§ Work instructions: Copy, word for word, the lines of the entries below between the one with "RFID1 pin SS: GP10 -> GP27" and the one with "RFID1 pin IRQ: GP18 -> GP28", inclusive, and leave out everything else.

---------- Data to process ----------

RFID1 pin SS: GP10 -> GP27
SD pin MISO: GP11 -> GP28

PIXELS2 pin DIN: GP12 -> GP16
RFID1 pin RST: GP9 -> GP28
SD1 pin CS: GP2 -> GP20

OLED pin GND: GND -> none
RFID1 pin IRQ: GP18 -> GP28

----------
---------- Data to process ----------

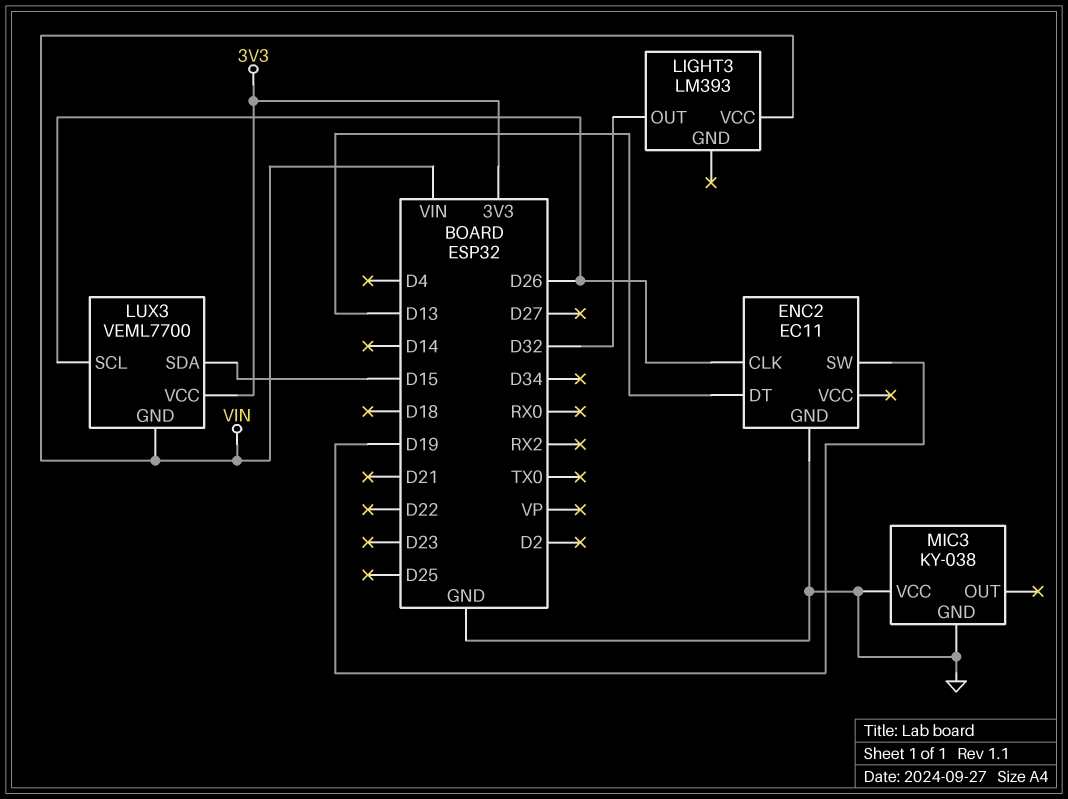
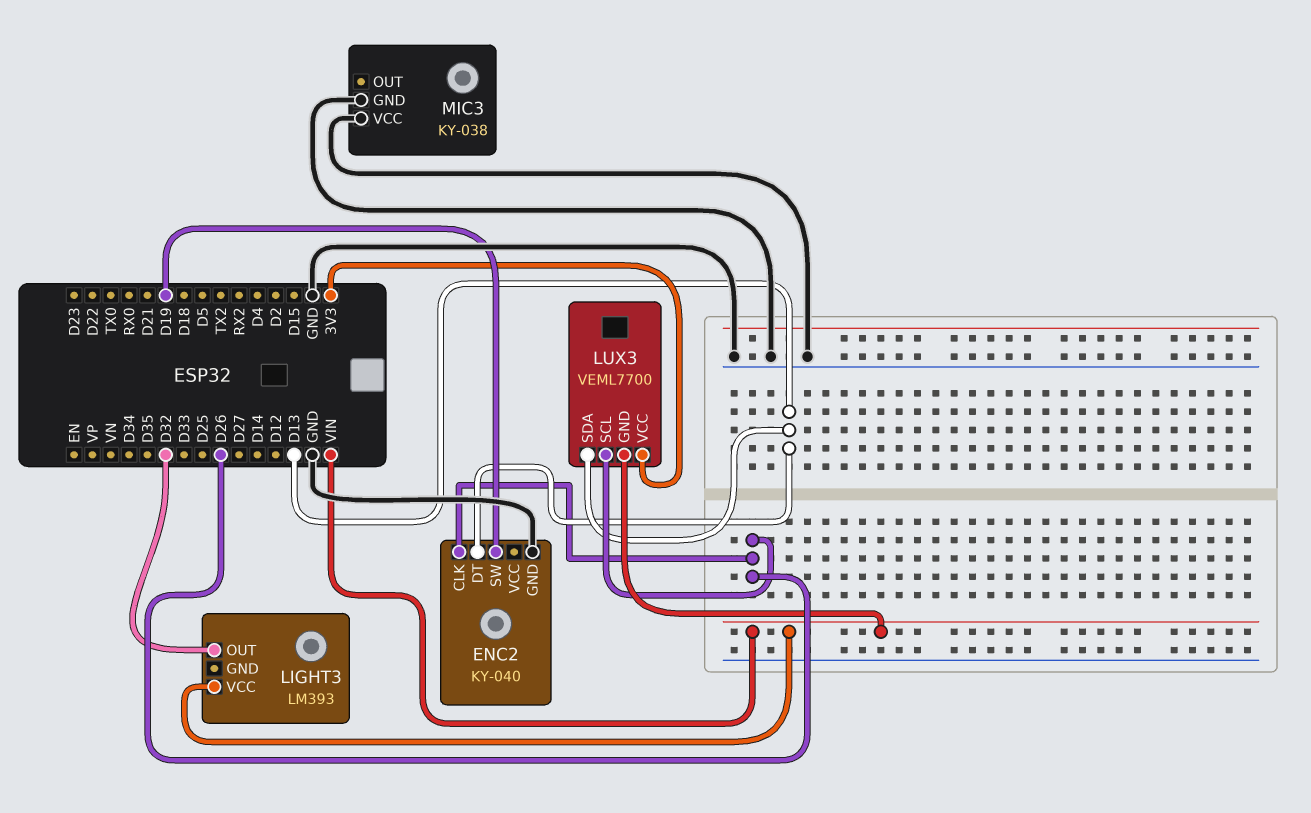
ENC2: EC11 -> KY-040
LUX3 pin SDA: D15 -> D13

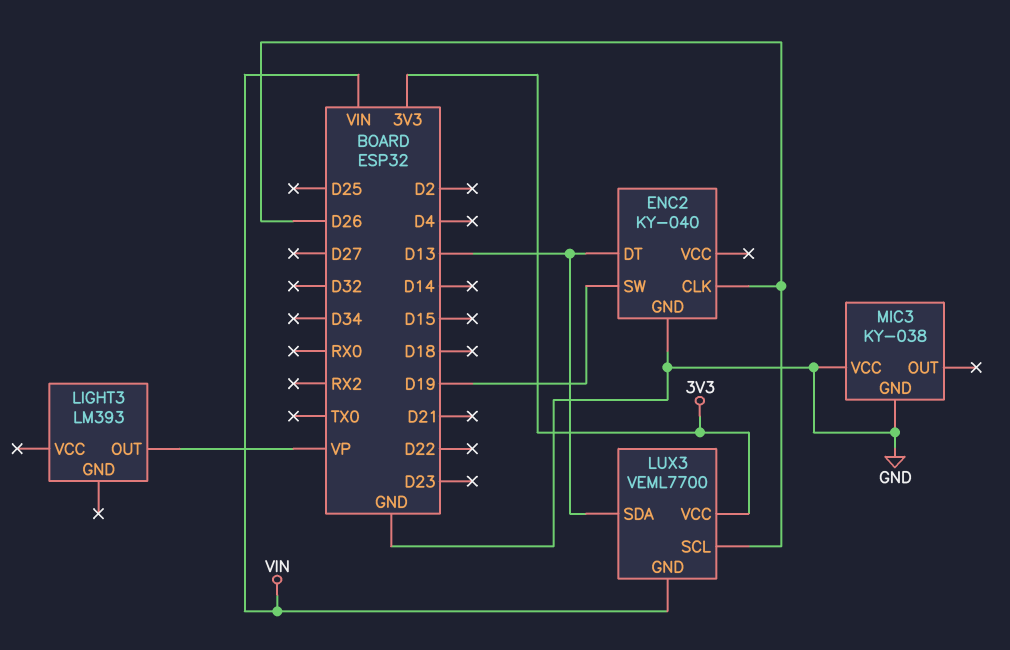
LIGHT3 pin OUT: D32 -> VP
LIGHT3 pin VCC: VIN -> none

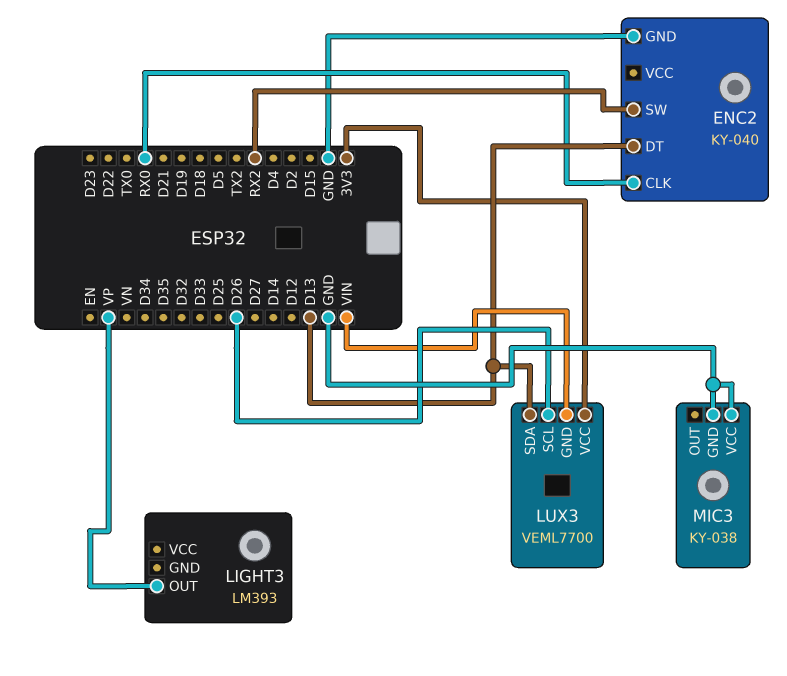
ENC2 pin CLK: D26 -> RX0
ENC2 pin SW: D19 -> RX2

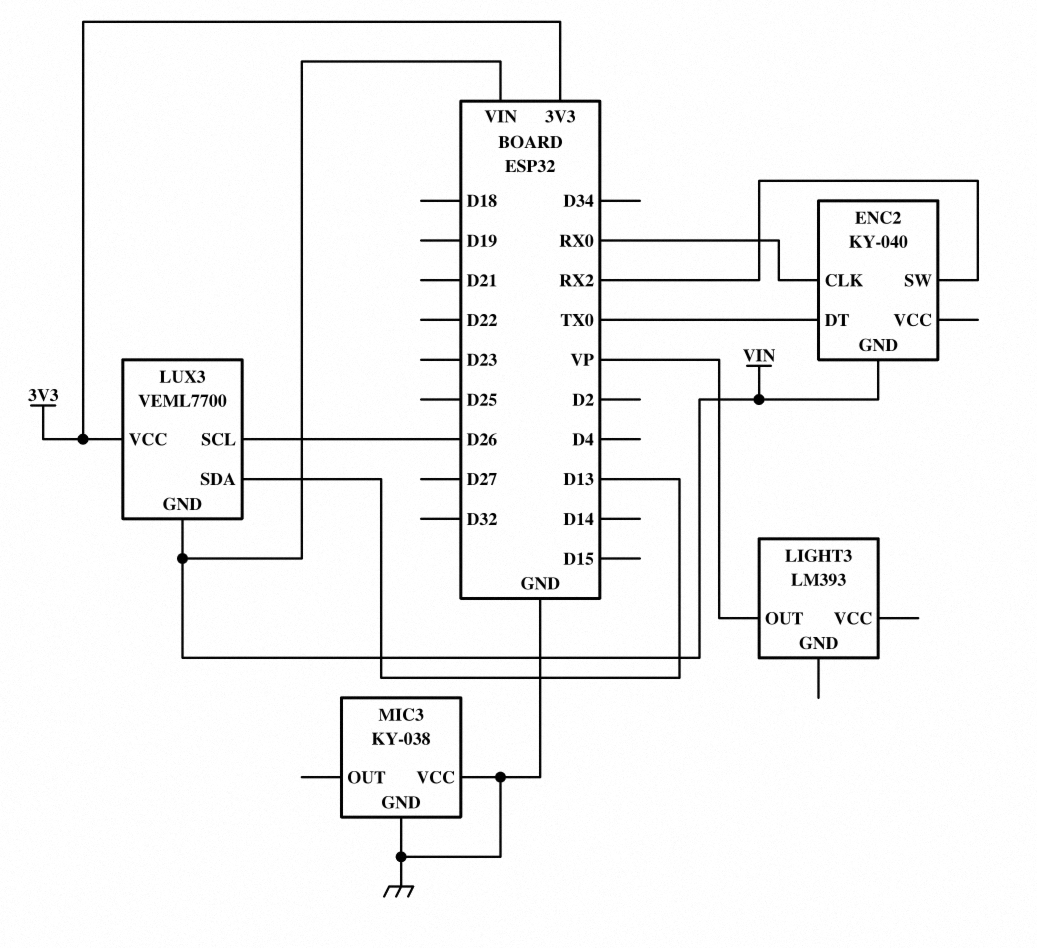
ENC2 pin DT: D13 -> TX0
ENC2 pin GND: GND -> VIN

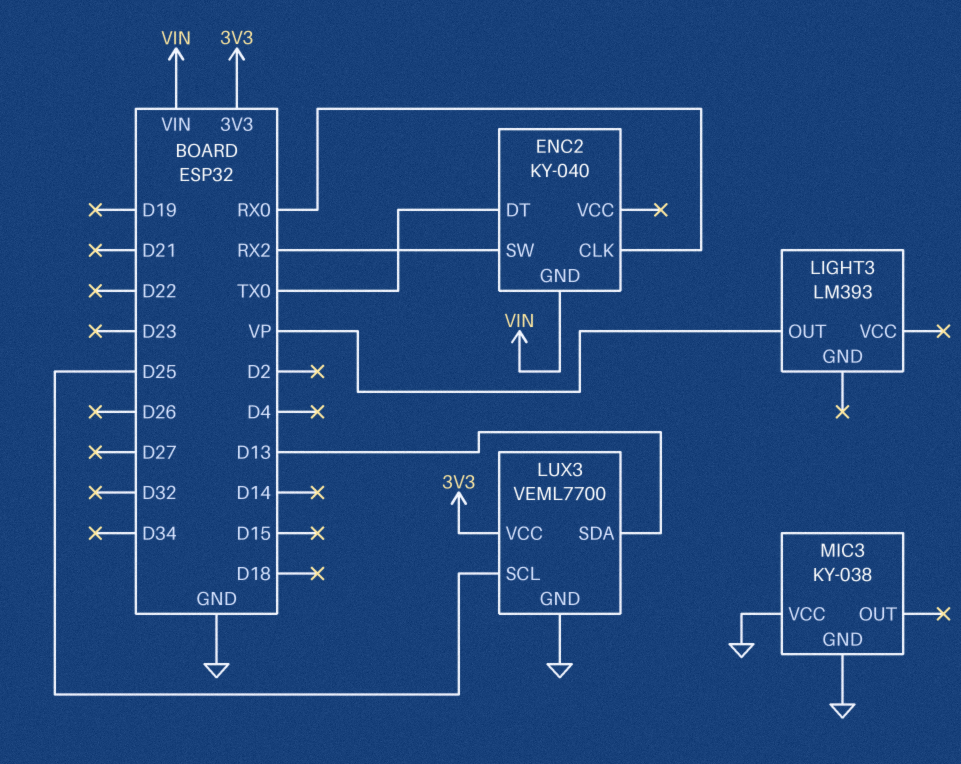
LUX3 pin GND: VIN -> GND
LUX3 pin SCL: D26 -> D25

----------

§ Response to the exercise:
RFID1 pin SS: GP10 -> GP27
SD pin MISO: GP11 -> GP28

PIXELS2 pin DIN: GP12 -> GP16
RFID1 pin RST: GP9 -> GP28
SD1 pin CS: GP2 -> GP20

OLED pin GND: GND -> none
RFID1 pin IRQ: GP18 -> GP28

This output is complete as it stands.